TASK STATEMENT: Copy each record exactly as it reads, leaving out any pictures it holds.

○ ○ ○ ○

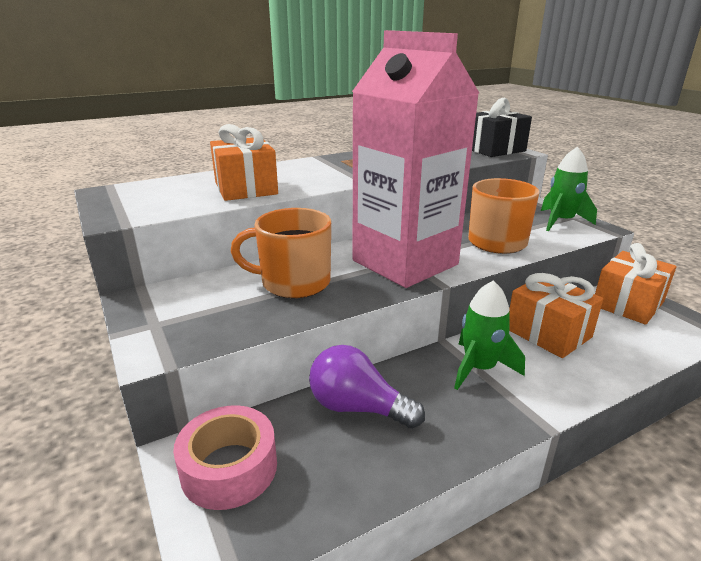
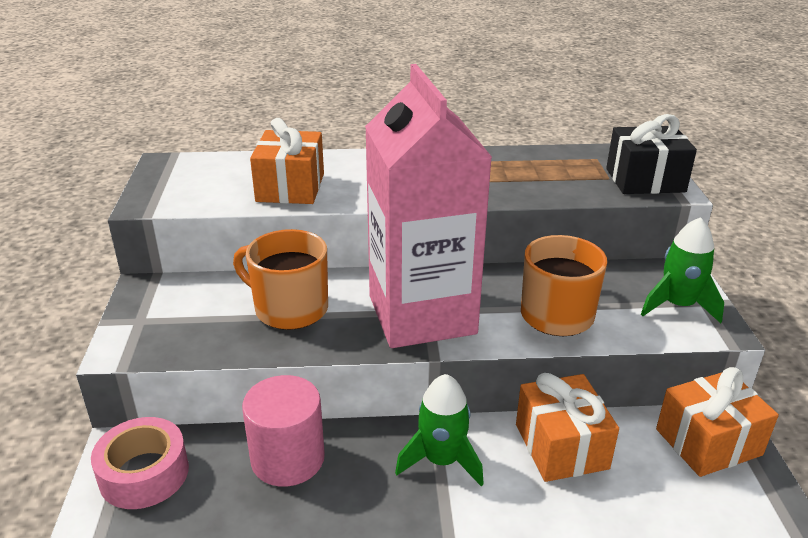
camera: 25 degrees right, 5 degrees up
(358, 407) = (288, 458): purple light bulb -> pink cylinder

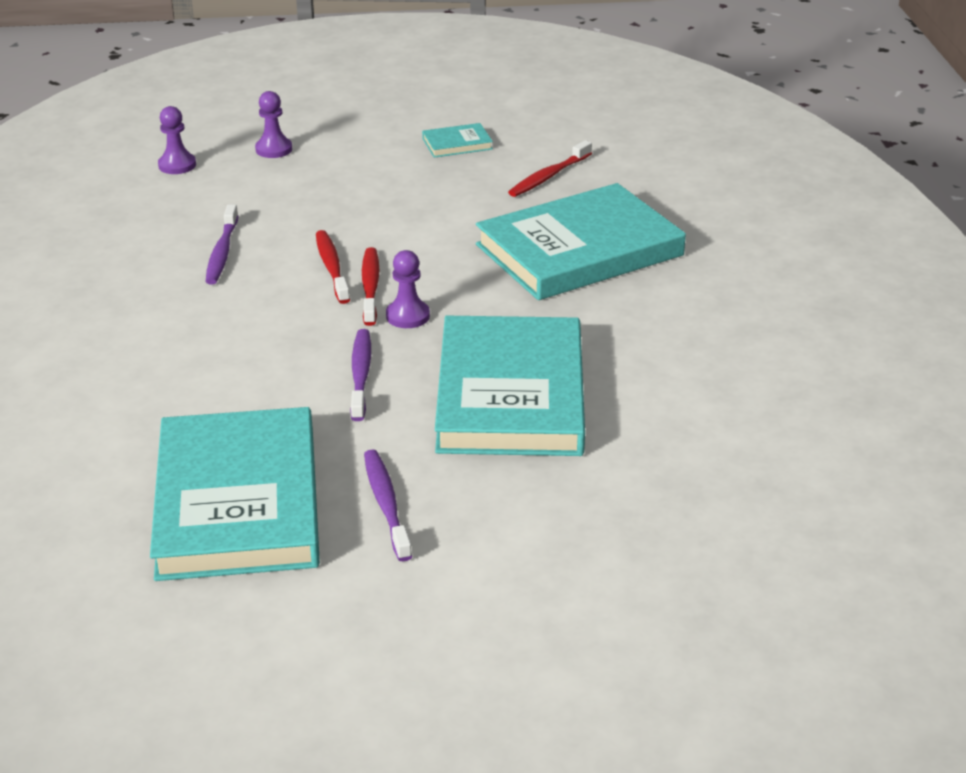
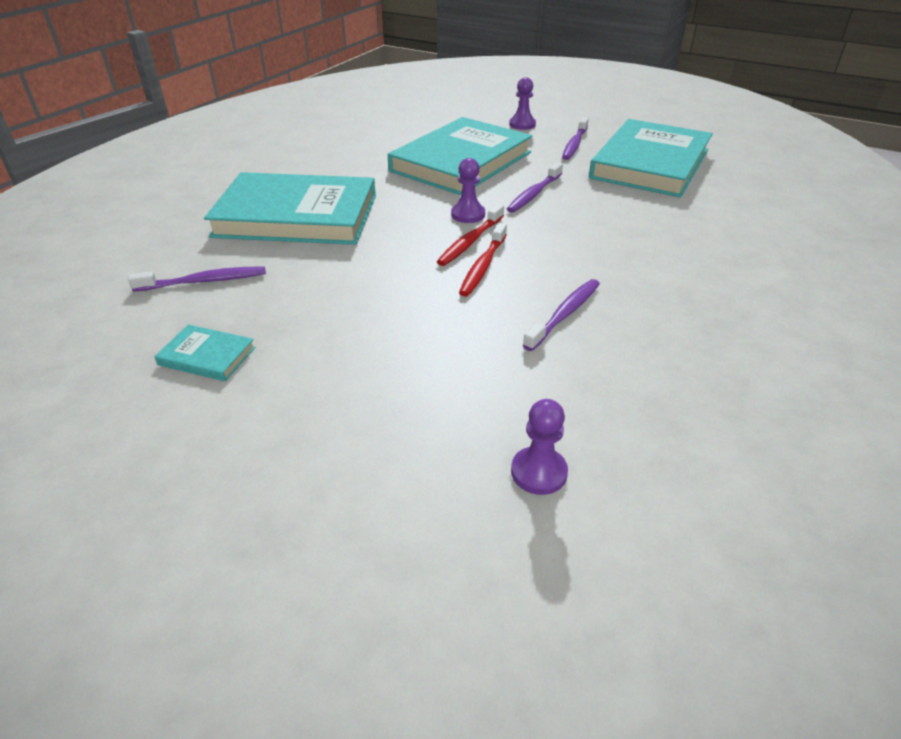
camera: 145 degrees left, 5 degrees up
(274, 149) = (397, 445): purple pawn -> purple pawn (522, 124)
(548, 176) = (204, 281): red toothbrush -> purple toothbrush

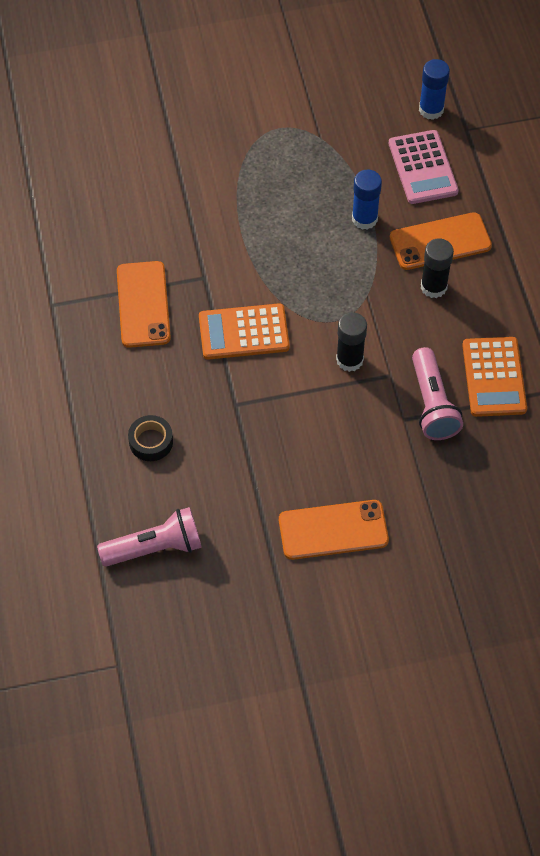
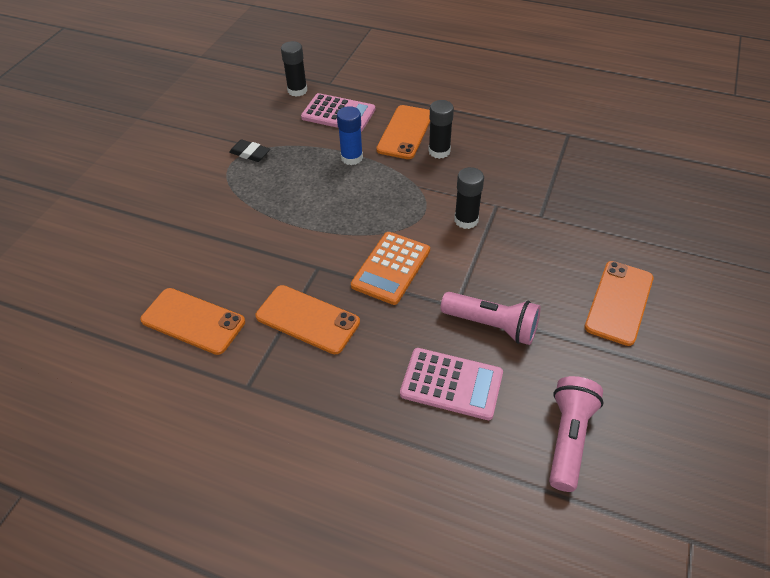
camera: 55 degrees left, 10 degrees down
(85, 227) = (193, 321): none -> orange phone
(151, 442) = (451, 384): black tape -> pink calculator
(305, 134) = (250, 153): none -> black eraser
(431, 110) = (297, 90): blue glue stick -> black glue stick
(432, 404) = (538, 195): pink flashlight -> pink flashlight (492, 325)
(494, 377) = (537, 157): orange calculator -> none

○ ○ ○ ○

SOLUTION FOR THIS TASK:
camera: 25 degrees right, 5 degrees up
(358, 407) = (288, 458): purple light bulb -> pink cylinder

camera: 145 degrees left, 5 degrees up
(274, 149) = (397, 445): purple pawn -> purple pawn (522, 124)
(548, 176) = (204, 281): red toothbrush -> purple toothbrush

camera: 55 degrees left, 10 degrees down
(85, 227) = (193, 321): none -> orange phone
(151, 442) = (451, 384): black tape -> pink calculator
(305, 134) = (250, 153): none -> black eraser
(431, 110) = (297, 90): blue glue stick -> black glue stick
(432, 404) = (538, 195): pink flashlight -> pink flashlight (492, 325)
(494, 377) = (537, 157): orange calculator -> none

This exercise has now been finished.